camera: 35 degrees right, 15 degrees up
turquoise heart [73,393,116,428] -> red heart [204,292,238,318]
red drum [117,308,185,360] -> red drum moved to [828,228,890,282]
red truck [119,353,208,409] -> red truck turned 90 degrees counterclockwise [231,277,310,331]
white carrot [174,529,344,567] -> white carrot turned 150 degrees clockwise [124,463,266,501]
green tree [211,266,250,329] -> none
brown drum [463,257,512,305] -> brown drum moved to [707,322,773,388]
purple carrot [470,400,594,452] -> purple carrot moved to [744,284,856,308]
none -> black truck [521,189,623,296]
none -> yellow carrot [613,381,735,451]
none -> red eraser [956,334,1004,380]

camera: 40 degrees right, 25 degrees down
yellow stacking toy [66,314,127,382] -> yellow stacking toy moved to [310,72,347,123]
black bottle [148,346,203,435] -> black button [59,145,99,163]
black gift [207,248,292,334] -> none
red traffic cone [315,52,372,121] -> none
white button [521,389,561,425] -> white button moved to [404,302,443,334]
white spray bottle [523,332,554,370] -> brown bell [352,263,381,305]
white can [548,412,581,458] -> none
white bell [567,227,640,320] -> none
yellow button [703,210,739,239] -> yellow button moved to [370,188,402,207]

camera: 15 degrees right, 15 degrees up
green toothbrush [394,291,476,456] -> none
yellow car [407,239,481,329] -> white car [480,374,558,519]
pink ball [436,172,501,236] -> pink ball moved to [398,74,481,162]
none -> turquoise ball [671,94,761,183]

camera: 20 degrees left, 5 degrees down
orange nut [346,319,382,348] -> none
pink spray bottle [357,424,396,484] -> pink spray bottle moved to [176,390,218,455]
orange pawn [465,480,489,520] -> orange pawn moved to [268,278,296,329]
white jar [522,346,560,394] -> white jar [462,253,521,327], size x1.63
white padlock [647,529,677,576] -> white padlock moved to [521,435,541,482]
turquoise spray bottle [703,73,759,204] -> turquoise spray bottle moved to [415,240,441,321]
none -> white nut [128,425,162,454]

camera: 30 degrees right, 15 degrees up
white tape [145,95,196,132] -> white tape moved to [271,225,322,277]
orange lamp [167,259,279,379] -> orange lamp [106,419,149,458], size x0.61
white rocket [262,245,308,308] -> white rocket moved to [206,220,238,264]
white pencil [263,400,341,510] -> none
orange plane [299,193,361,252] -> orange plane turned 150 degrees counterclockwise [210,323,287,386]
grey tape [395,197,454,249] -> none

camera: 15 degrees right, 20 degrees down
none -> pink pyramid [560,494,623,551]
++++++++++
Of the lines above, output exactly those from the line bearing "black bottle [148,346,203,435]" through the line bearing "camera: 20 degrees left, 5 degrees down", inclusive.

black bottle [148,346,203,435] -> black button [59,145,99,163]
black gift [207,248,292,334] -> none
red traffic cone [315,52,372,121] -> none
white button [521,389,561,425] -> white button moved to [404,302,443,334]
white spray bottle [523,332,554,370] -> brown bell [352,263,381,305]
white can [548,412,581,458] -> none
white bell [567,227,640,320] -> none
yellow button [703,210,739,239] -> yellow button moved to [370,188,402,207]

camera: 15 degrees right, 15 degrees up
green toothbrush [394,291,476,456] -> none
yellow car [407,239,481,329] -> white car [480,374,558,519]
pink ball [436,172,501,236] -> pink ball moved to [398,74,481,162]
none -> turquoise ball [671,94,761,183]

camera: 20 degrees left, 5 degrees down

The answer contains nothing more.